### DATA BLOCK
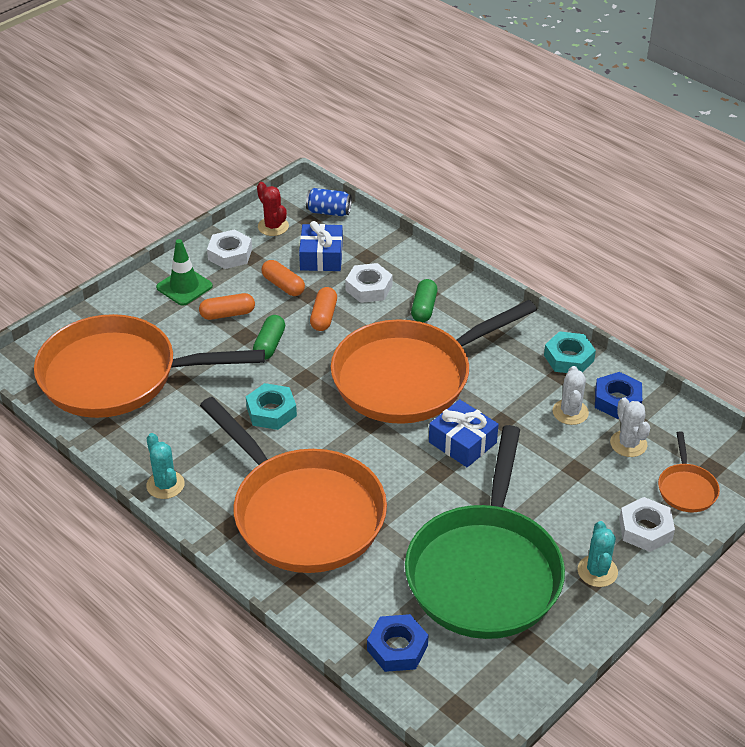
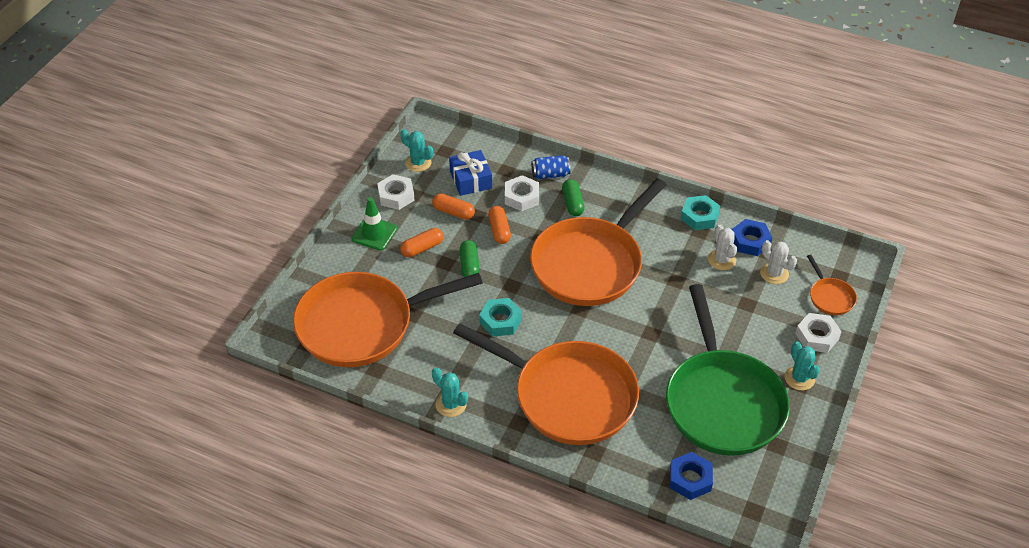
camera: 20 degrees left, 5 degrees up
(273, 226) = (418, 163): red cactus -> turquoise cactus
(329, 212) = (456, 139): blue can -> blue can (550, 174)
(462, 442) = (656, 306): blue gift -> none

### WHAT TO WORK ON
Match on "blue" and report each line of the data above that has it.

### SOLUTION TO THIS PROBLEM
(329, 212) = (456, 139): blue can -> blue can (550, 174)
(462, 442) = (656, 306): blue gift -> none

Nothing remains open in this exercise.